= PROBLEM STATEMENT =
Collect each line in the data below that contains the string "major".

[Data listing]
####
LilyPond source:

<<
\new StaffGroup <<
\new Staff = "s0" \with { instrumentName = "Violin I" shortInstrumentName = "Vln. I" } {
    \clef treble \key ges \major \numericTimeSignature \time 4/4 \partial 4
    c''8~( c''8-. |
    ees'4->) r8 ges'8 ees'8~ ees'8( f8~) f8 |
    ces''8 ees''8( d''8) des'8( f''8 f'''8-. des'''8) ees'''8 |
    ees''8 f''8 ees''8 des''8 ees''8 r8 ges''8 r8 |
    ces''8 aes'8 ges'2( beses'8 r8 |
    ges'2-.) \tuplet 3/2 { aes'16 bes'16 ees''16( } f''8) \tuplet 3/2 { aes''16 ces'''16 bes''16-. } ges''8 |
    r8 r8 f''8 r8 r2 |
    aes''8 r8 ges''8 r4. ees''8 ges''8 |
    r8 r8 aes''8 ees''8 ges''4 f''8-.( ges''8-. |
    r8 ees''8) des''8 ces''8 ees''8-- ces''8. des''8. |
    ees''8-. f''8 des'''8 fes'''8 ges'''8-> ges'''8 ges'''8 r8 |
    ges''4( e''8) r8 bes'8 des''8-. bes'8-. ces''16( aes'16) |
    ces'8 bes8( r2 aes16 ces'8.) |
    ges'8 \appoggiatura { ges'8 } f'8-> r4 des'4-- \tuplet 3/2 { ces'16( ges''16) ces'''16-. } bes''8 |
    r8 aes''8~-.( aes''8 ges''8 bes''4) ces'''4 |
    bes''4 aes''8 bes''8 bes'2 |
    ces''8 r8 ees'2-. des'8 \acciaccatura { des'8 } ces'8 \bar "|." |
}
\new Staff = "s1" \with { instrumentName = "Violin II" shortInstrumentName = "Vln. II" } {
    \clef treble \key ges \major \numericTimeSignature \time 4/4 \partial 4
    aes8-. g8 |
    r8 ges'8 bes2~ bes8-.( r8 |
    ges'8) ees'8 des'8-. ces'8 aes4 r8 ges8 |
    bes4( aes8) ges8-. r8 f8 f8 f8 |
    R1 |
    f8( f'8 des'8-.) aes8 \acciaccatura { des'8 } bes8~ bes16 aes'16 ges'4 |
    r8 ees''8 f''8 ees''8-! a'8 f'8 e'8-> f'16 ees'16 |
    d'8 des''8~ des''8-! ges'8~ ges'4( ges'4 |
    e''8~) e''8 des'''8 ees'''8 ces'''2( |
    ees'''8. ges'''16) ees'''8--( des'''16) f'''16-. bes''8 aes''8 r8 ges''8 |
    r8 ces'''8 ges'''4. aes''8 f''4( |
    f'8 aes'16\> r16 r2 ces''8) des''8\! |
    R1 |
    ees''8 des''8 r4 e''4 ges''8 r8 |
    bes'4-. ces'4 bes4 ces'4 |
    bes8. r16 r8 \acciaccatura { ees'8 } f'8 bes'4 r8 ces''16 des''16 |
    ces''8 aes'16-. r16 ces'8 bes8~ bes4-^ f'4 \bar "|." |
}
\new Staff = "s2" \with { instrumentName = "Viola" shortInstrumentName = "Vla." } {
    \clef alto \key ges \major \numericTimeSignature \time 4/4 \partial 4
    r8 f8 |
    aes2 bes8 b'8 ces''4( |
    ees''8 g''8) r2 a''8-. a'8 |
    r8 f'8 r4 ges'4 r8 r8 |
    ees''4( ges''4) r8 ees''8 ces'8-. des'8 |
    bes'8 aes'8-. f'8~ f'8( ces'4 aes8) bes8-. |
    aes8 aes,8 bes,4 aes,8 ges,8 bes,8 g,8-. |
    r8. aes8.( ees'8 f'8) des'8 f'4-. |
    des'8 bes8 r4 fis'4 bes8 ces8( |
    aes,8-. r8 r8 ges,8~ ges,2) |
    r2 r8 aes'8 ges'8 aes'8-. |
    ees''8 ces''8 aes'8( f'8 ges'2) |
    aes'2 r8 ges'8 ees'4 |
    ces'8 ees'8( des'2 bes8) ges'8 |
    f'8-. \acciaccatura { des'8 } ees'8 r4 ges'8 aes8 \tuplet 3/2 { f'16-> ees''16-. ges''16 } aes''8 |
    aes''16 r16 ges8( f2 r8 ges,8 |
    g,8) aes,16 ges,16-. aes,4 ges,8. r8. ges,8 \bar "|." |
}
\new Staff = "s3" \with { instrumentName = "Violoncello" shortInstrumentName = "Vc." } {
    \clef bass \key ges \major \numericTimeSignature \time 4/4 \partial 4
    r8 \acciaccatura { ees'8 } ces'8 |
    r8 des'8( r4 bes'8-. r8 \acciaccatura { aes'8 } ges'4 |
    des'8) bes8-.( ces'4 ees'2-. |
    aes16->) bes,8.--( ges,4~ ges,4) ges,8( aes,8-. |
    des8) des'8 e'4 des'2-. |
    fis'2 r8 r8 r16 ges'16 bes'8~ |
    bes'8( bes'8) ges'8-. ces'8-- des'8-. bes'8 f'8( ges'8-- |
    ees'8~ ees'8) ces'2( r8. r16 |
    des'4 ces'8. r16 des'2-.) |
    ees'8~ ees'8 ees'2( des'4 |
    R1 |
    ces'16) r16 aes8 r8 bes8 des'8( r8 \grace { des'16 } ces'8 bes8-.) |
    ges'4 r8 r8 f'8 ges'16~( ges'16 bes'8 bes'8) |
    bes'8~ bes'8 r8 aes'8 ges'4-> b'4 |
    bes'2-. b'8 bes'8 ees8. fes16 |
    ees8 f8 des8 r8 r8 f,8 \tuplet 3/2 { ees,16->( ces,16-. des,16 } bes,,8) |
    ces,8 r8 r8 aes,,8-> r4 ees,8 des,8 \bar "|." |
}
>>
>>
####
= ANSWER TO THIS PROBLEM =
    \clef treble \key ges \major \numericTimeSignature \time 4/4 \partial 4
    \clef treble \key ges \major \numericTimeSignature \time 4/4 \partial 4
    \clef alto \key ges \major \numericTimeSignature \time 4/4 \partial 4
    \clef bass \key ges \major \numericTimeSignature \time 4/4 \partial 4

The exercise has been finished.